RECORDS PROVIDED
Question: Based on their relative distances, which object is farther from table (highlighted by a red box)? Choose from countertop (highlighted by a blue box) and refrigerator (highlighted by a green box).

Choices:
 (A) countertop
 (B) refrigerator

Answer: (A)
...
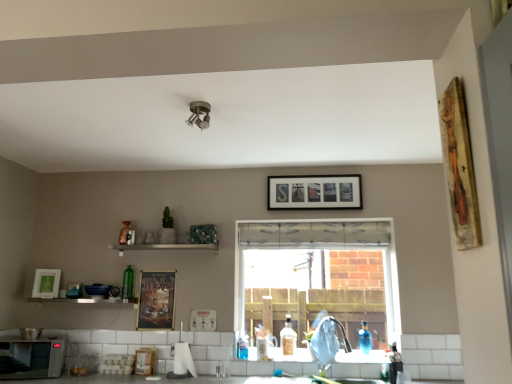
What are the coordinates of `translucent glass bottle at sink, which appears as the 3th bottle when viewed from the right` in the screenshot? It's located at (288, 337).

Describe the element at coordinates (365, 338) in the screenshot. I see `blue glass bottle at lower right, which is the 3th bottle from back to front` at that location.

ASSIGNED TASK
Copy out, word for word, every line from the one containing "Question: Based on" down to the one containing "(B) refrigerator", including both of those lines.

ANSWER SECTION
Question: Based on their relative distances, which object is farther from table (highlighted by a red box)? Choose from countertop (highlighted by a blue box) and refrigerator (highlighted by a green box).

Choices:
 (A) countertop
 (B) refrigerator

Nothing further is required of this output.